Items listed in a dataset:
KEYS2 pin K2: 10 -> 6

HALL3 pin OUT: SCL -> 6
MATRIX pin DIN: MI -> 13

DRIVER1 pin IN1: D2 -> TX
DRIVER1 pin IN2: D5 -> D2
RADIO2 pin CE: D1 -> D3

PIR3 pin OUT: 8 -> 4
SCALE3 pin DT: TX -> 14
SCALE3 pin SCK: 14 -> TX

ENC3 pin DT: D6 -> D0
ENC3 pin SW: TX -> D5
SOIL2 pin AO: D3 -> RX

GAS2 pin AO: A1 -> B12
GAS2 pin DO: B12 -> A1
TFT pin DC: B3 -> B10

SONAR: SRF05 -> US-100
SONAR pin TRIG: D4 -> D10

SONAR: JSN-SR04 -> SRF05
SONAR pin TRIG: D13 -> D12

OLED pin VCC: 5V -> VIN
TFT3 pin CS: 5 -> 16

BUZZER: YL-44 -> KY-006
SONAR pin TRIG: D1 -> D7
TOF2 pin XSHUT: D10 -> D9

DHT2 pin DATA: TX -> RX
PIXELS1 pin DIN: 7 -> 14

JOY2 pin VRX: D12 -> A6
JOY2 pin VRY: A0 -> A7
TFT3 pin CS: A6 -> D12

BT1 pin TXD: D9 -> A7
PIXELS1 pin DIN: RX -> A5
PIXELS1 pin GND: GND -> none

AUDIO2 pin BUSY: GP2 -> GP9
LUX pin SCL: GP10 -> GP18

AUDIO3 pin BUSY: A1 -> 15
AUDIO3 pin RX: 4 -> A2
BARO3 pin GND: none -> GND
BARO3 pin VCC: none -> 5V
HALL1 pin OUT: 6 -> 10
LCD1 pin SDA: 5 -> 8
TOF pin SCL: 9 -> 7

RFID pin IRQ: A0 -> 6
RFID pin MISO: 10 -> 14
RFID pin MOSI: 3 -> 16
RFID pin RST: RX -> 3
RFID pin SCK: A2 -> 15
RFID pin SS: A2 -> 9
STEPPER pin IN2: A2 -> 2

### WHAT IS EXPECTED
Lines that hold "RFID" are the ones to copy, so pick each out from the data.

### PROBLEM SOLUTION
RFID pin IRQ: A0 -> 6
RFID pin MISO: 10 -> 14
RFID pin MOSI: 3 -> 16
RFID pin RST: RX -> 3
RFID pin SCK: A2 -> 15
RFID pin SS: A2 -> 9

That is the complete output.